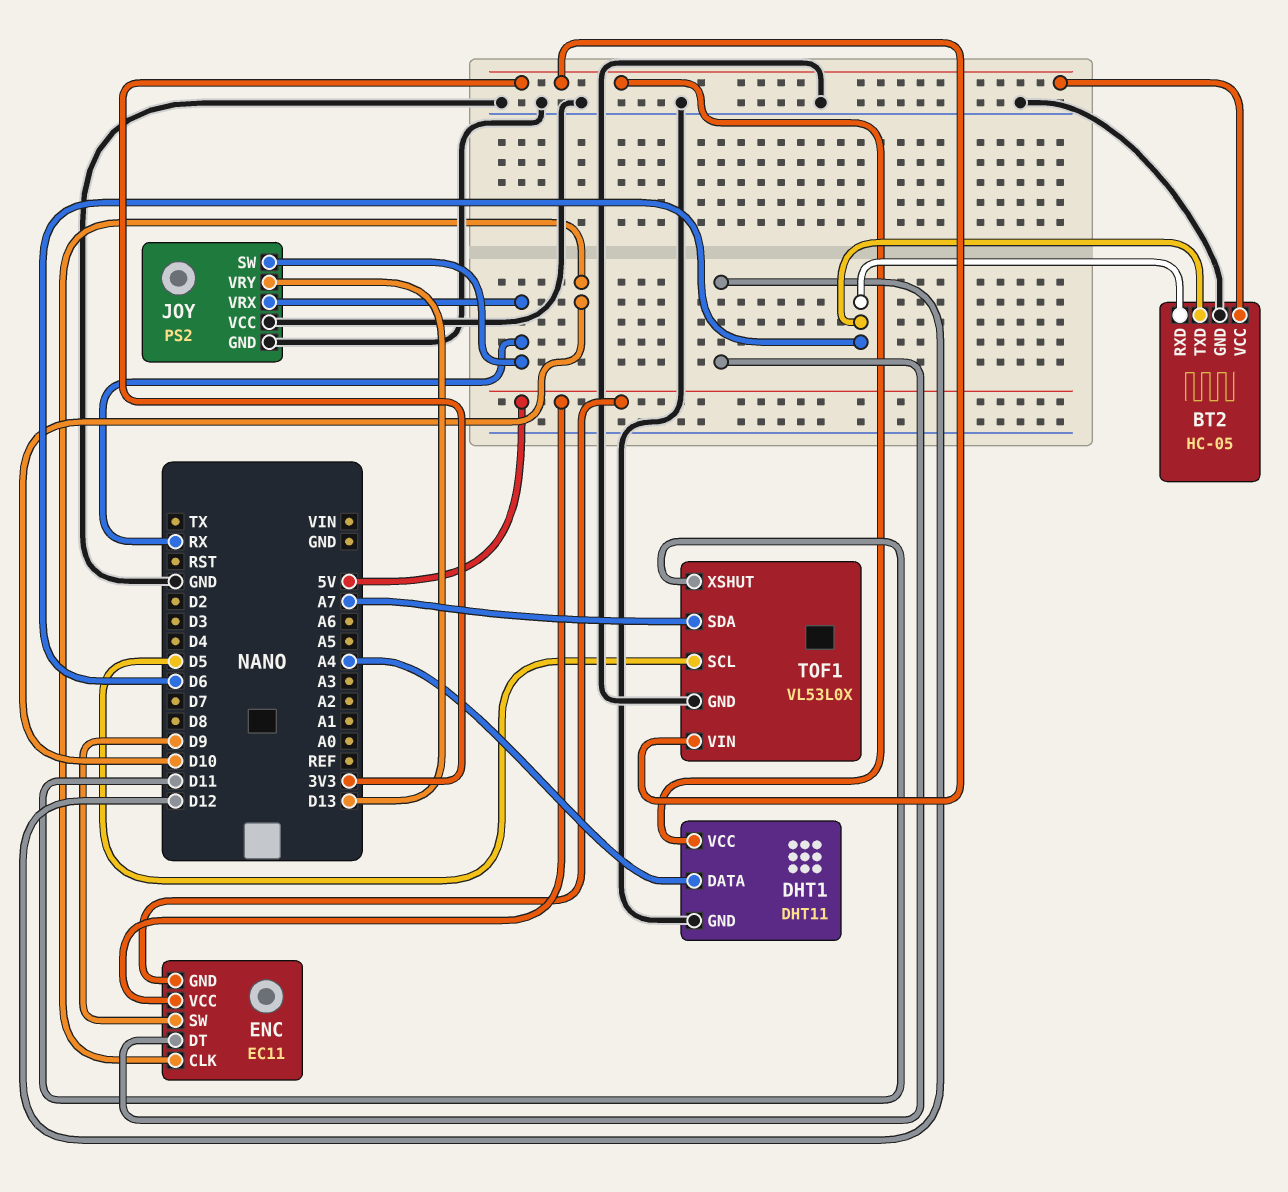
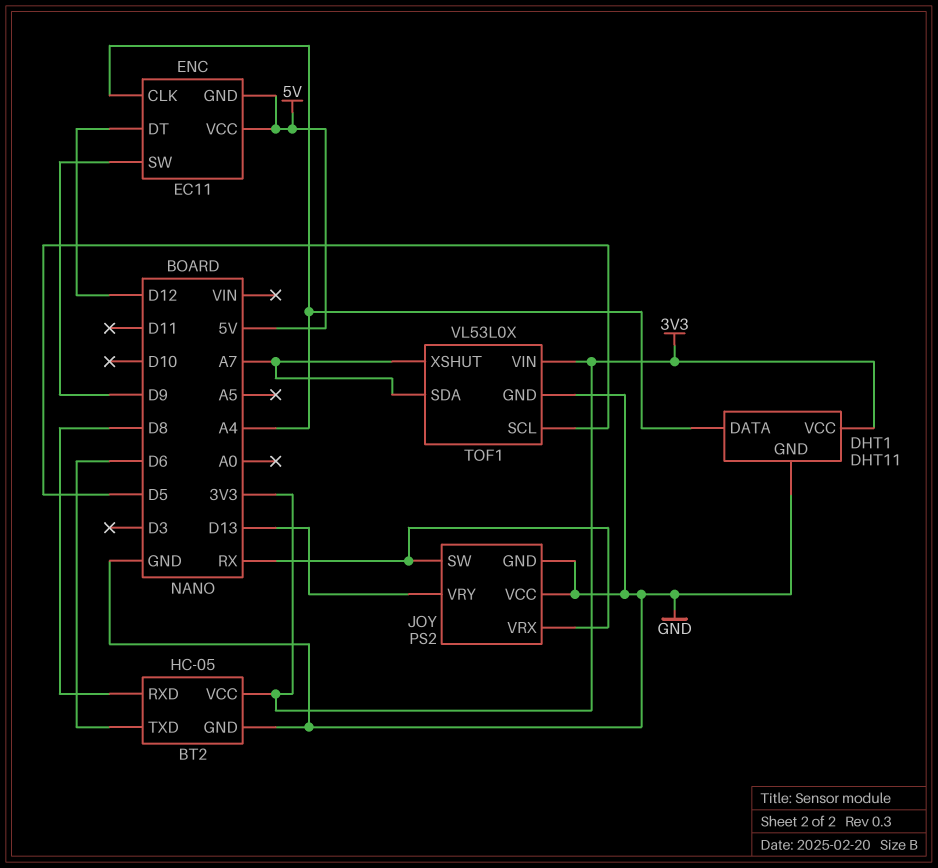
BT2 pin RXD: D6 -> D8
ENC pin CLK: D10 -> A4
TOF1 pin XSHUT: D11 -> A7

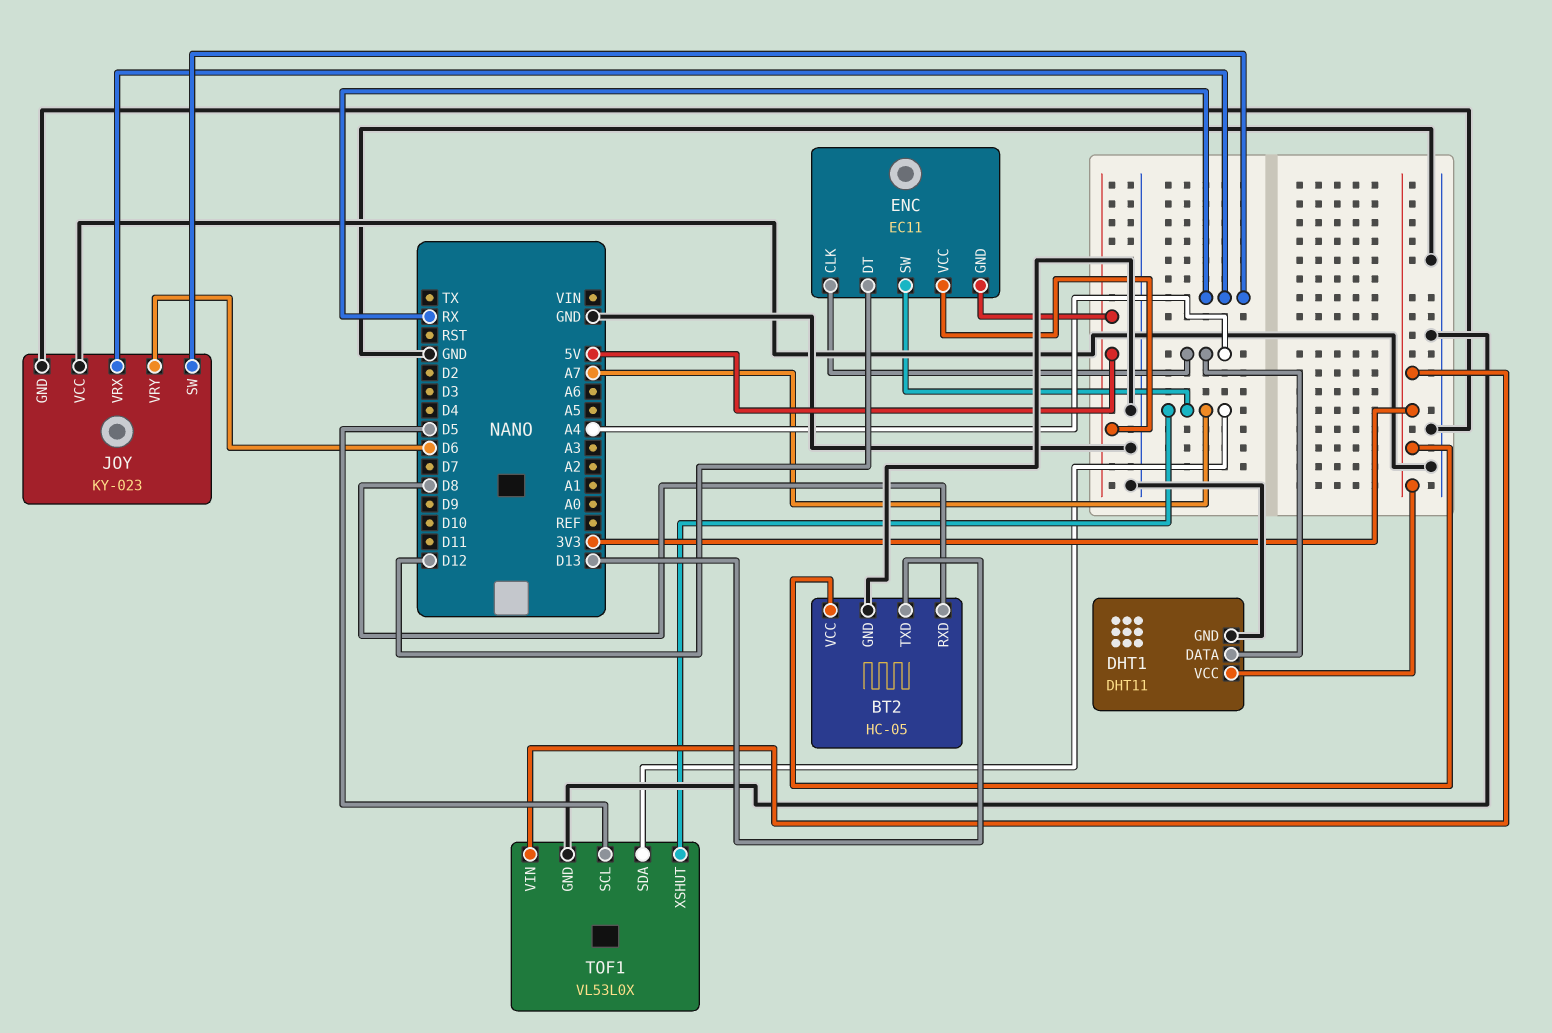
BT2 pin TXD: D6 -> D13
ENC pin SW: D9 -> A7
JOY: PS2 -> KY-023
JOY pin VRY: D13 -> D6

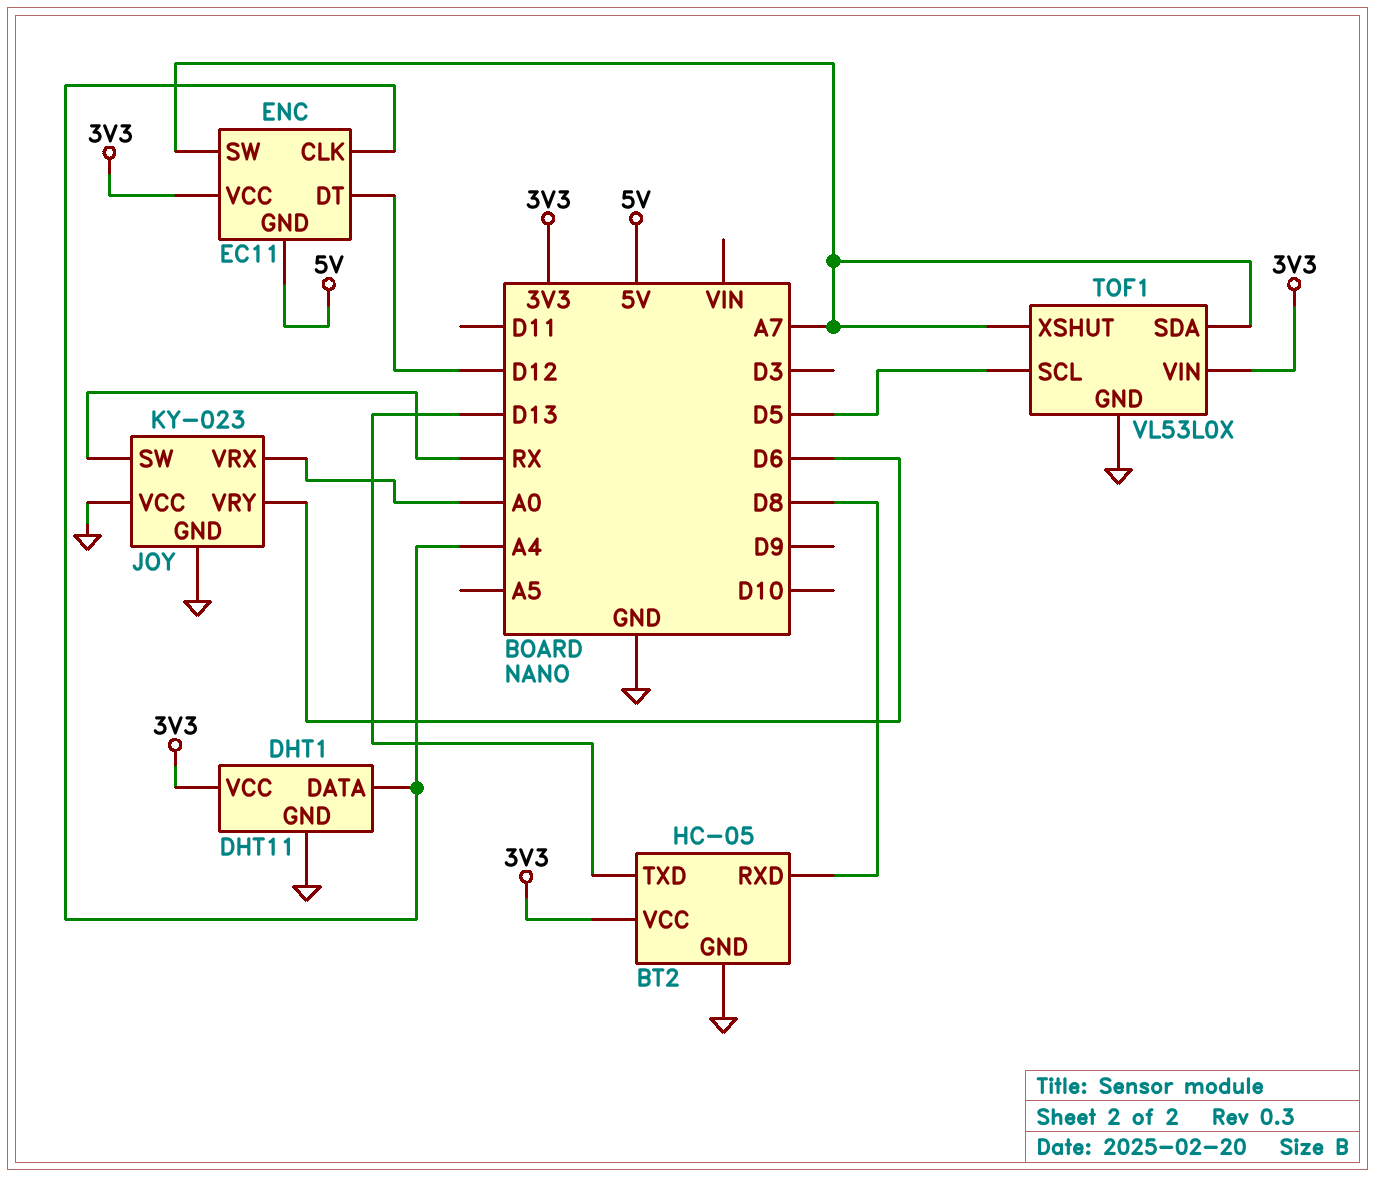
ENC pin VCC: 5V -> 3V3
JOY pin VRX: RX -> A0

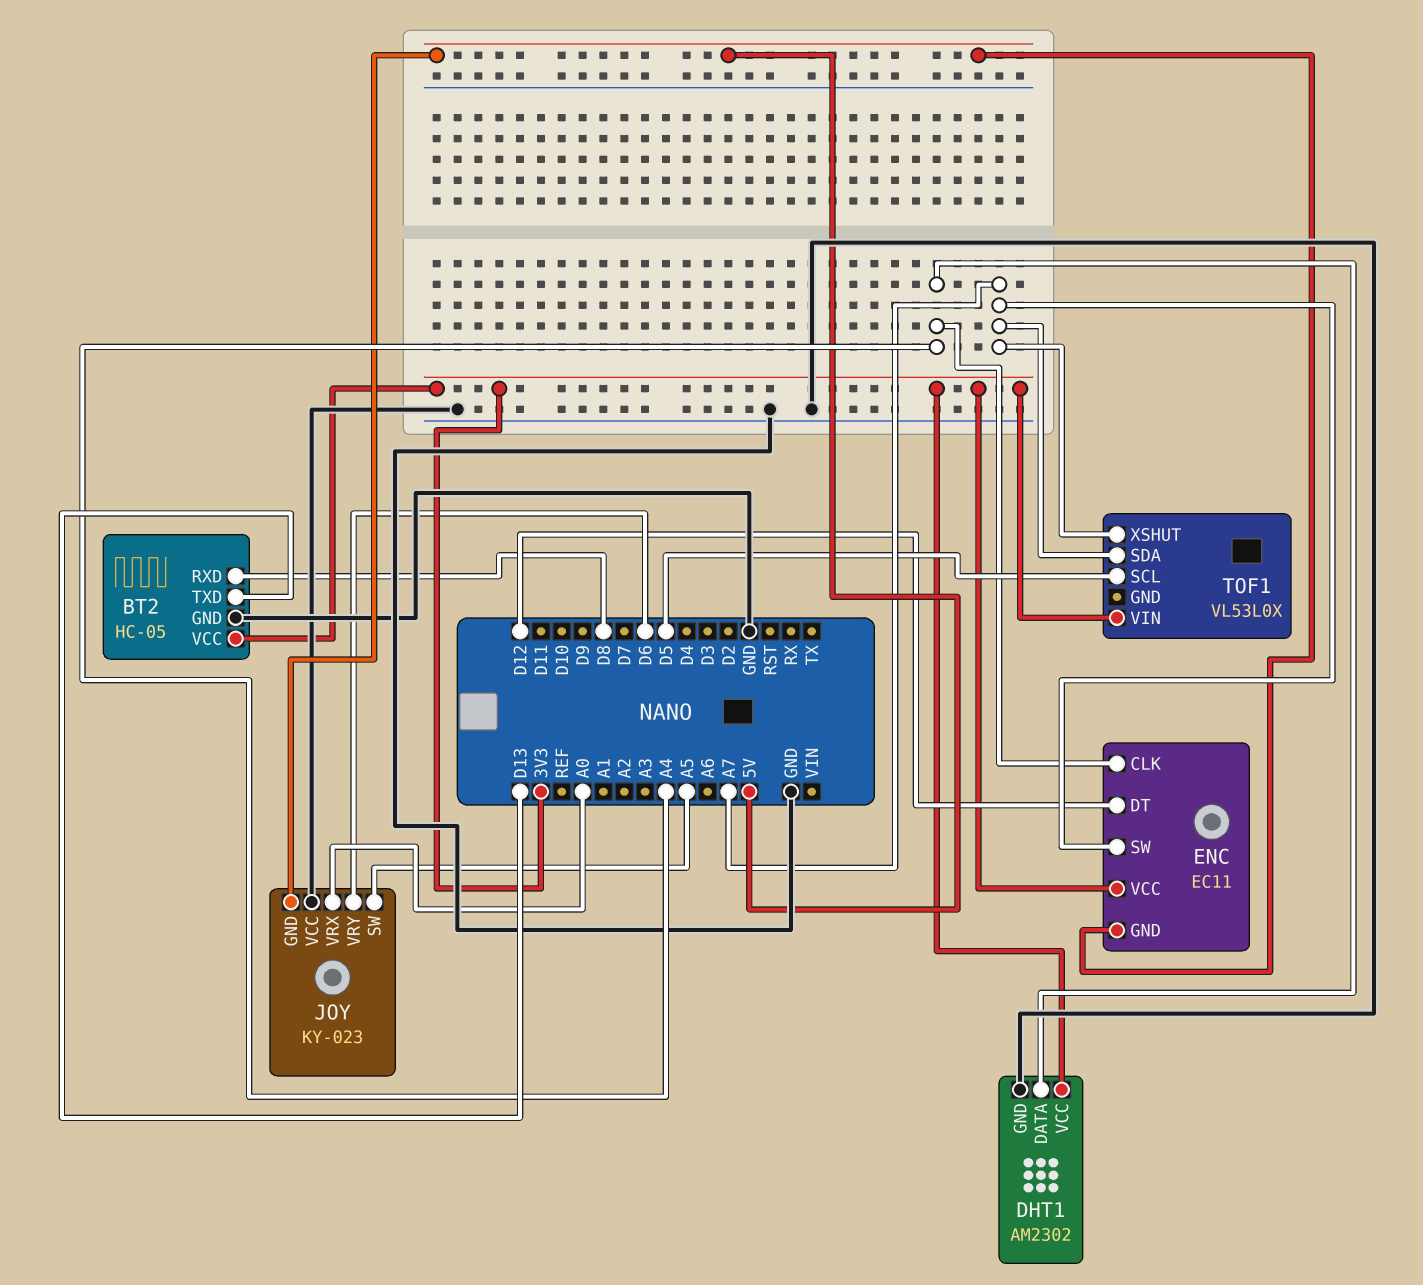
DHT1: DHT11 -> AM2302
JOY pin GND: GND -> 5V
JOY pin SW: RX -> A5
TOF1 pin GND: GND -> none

## WHAT TO WORK ON
With pictures excluded, output the listing above exactly as it stands.

## RESULT BELOW
BT2 pin RXD: D6 -> D8
ENC pin CLK: D10 -> A4
TOF1 pin XSHUT: D11 -> A7

BT2 pin TXD: D6 -> D13
ENC pin SW: D9 -> A7
JOY: PS2 -> KY-023
JOY pin VRY: D13 -> D6

ENC pin VCC: 5V -> 3V3
JOY pin VRX: RX -> A0

DHT1: DHT11 -> AM2302
JOY pin GND: GND -> 5V
JOY pin SW: RX -> A5
TOF1 pin GND: GND -> none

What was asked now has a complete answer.